-- Opening Marker --

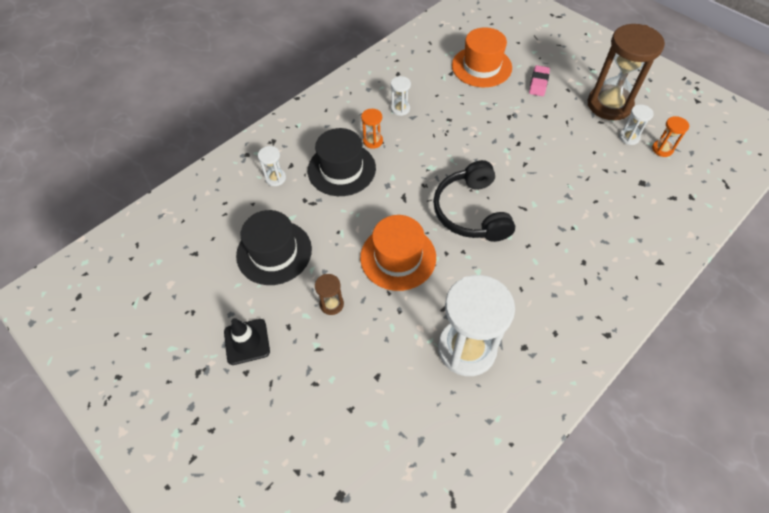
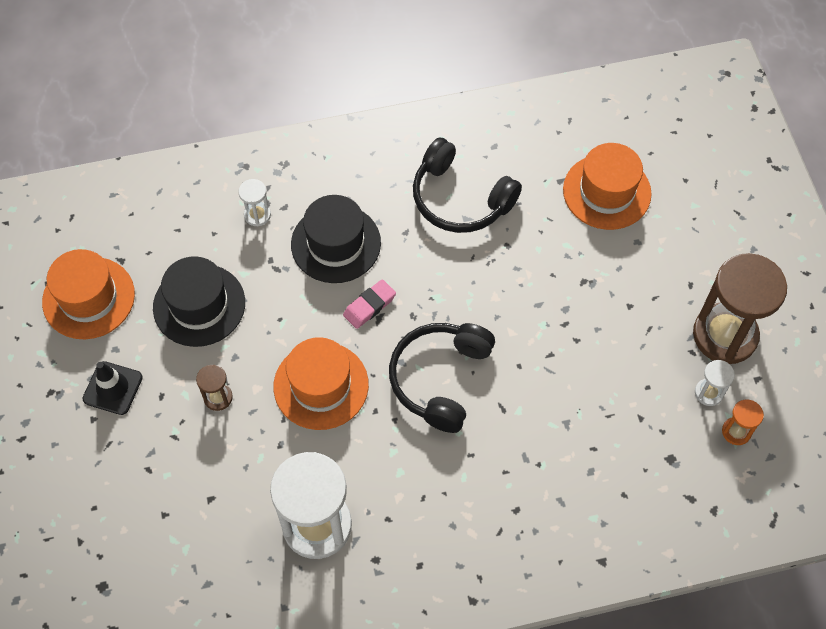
camera: 30 degrees right, 5 degrees up
(186, 290) = (88, 298): none -> orange hat
(373, 141) = (396, 226): orange hourglass -> none
(400, 109) = (460, 199): white hourglass -> black headphones
(538, 83) = (660, 255): pink eraser -> pink eraser (369, 306)

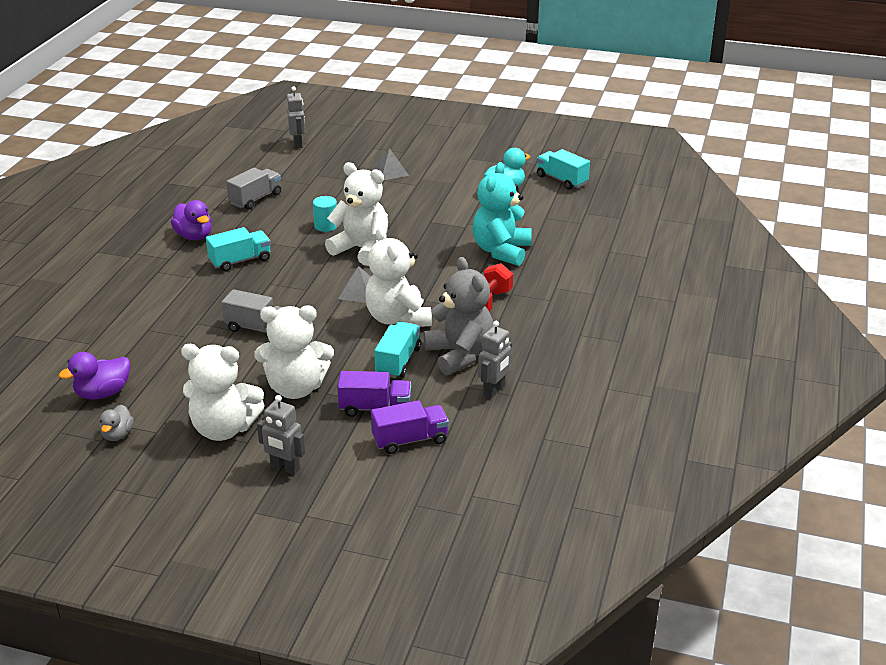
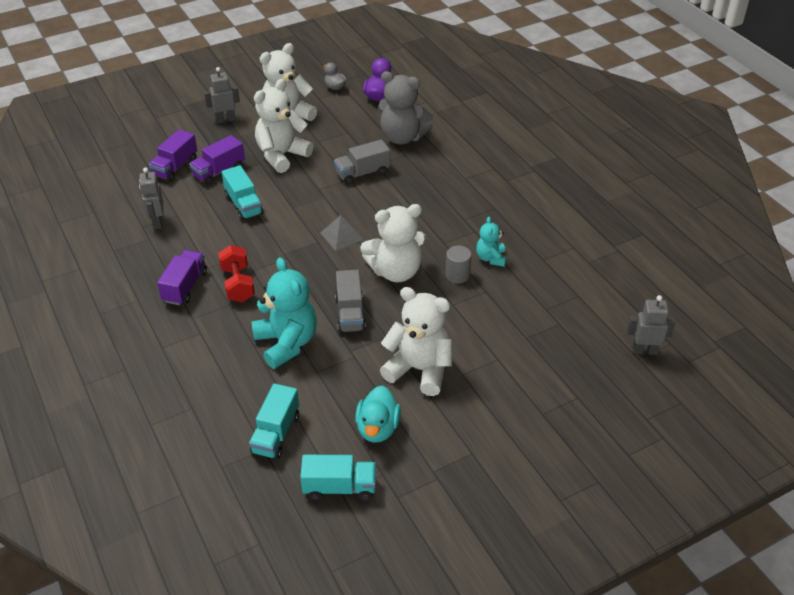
camera: 135 degrees right, 10 degrees up
(194, 236) = (526, 205): purple duck -> none
(240, 261) = (460, 207): turquoise truck -> turquoise truck (276, 433)
(255, 199) = (553, 264): grey truck -> grey truck (350, 313)
(286, 222) = (491, 258): none -> turquoise teddy bear
(298, 144) = (644, 350): grey robot -> grey robot turned 150 degrees clockwise
(326, 226) = (457, 275): turquoise cylinder -> grey cylinder
(390, 171) = (510, 374): grey pyramid -> none
(398, 318) = (285, 232): white teddy bear -> white teddy bear (419, 369)
(460, 355) = (208, 232): grey teddy bear -> grey teddy bear (402, 137)
(531, 323) = (185, 287): none -> purple truck

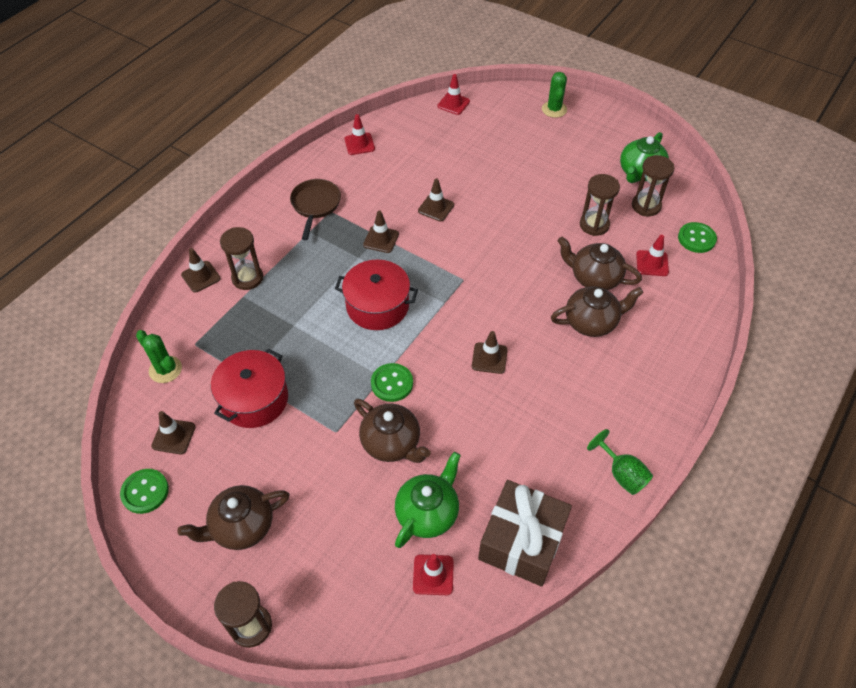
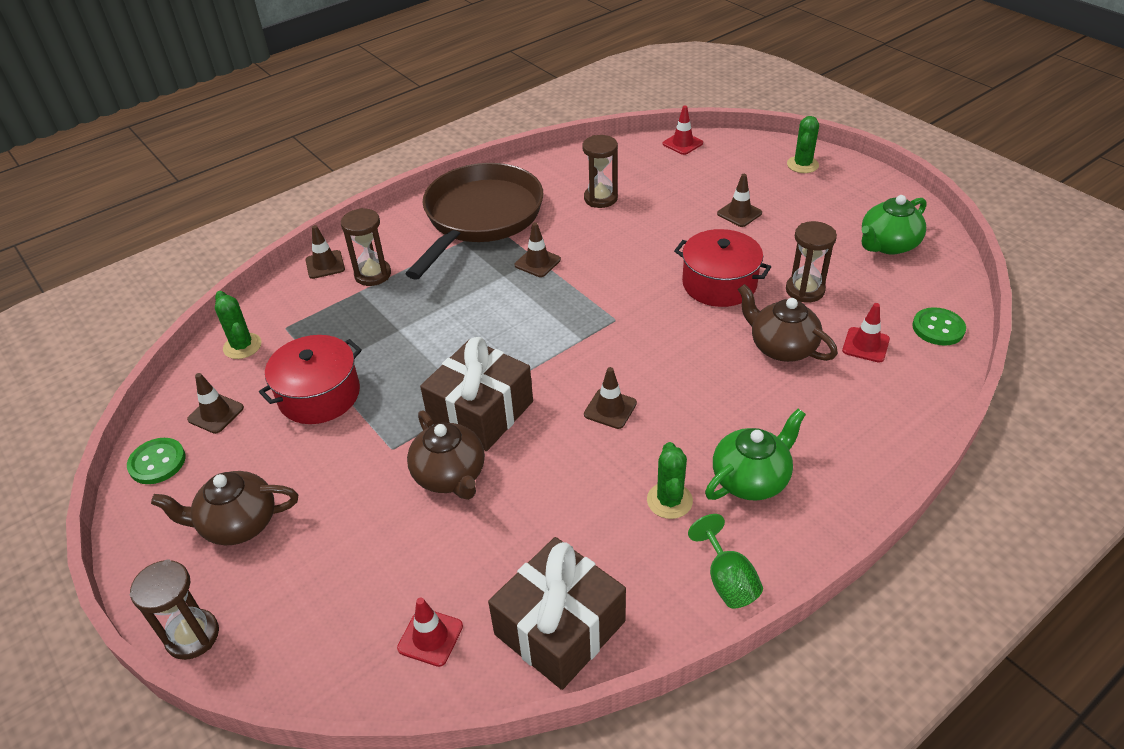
camera: 20 degrees right, 10 degrees down
(315, 205) = (480, 217): brown pan -> brown pan, size x2.03
(359, 144) = (557, 167): red traffic cone -> none
(377, 306) = (502, 328): red pot -> red pot (719, 284)
(392, 383) = (480, 411): green button -> brown gift
(428, 512) = (457, 563): green teapot -> green teapot (751, 479)
(436, 208) = (616, 241): brown traffic cone -> brown traffic cone (739, 213)
(560, 423) = (669, 500): none -> green cactus
(591, 322) = (758, 395): brown teapot -> none
(646, 206) = (882, 281): brown hourglass -> brown hourglass (600, 198)

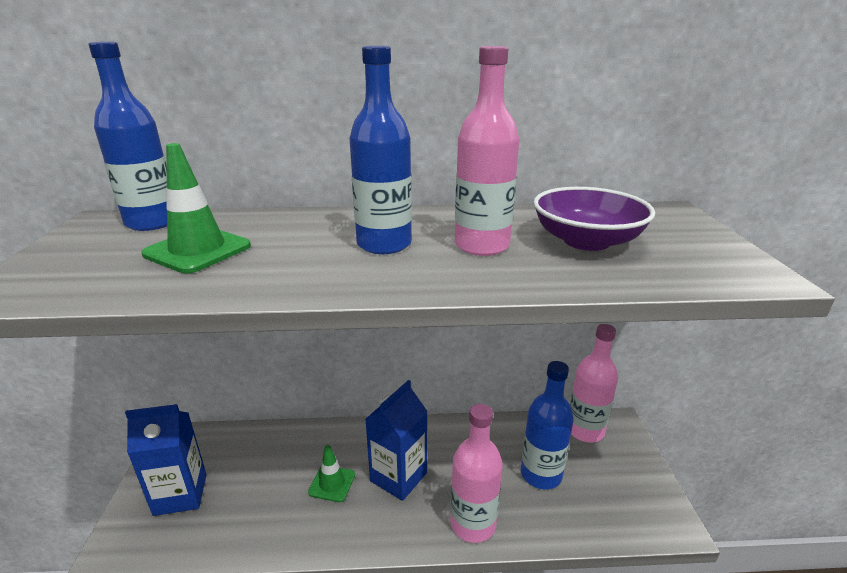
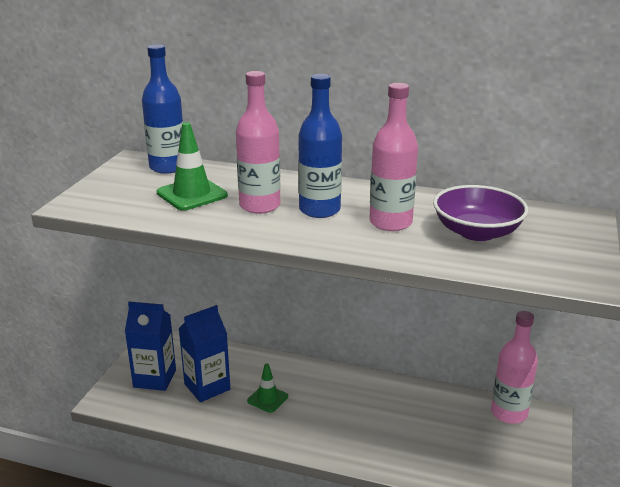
camera: 20 degrees right, 0 degrees up
(398, 477) = (322, 407): blue carton -> blue carton (207, 387)
(473, 524) = (368, 453): pink bottle -> pink bottle (260, 206)
(541, 474) = (445, 435): blue bottle -> none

-- Closing Marker --

▶ [Brief]
Every record above should be written out again exactly; the pictures stay out of the copy.

▶ [Output below]
camera: 30 degrees right, 5 degrees up
(186, 290) = (88, 298): none -> orange hat
(373, 141) = (396, 226): orange hourglass -> none
(400, 109) = (460, 199): white hourglass -> black headphones
(538, 83) = (660, 255): pink eraser -> pink eraser (369, 306)

camera: 135 degrees right, 10 degrees up
(194, 236) = (526, 205): purple duck -> none
(240, 261) = (460, 207): turquoise truck -> turquoise truck (276, 433)
(255, 199) = (553, 264): grey truck -> grey truck (350, 313)
(286, 222) = (491, 258): none -> turquoise teddy bear
(298, 144) = (644, 350): grey robot -> grey robot turned 150 degrees clockwise
(326, 226) = (457, 275): turquoise cylinder -> grey cylinder
(390, 171) = (510, 374): grey pyramid -> none
(398, 318) = (285, 232): white teddy bear -> white teddy bear (419, 369)
(460, 355) = (208, 232): grey teddy bear -> grey teddy bear (402, 137)
(531, 323) = (185, 287): none -> purple truck

camera: 20 degrees right, 10 degrees down
(315, 205) = (480, 217): brown pan -> brown pan, size x2.03
(359, 144) = (557, 167): red traffic cone -> none
(377, 306) = (502, 328): red pot -> red pot (719, 284)
(392, 383) = (480, 411): green button -> brown gift
(428, 512) = (457, 563): green teapot -> green teapot (751, 479)
(436, 208) = (616, 241): brown traffic cone -> brown traffic cone (739, 213)
(560, 423) = (669, 500): none -> green cactus
(591, 322) = (758, 395): brown teapot -> none
(646, 206) = (882, 281): brown hourglass -> brown hourglass (600, 198)

camera: 20 degrees right, 0 degrees up
(398, 477) = (322, 407): blue carton -> blue carton (207, 387)
(473, 524) = (368, 453): pink bottle -> pink bottle (260, 206)
(541, 474) = (445, 435): blue bottle -> none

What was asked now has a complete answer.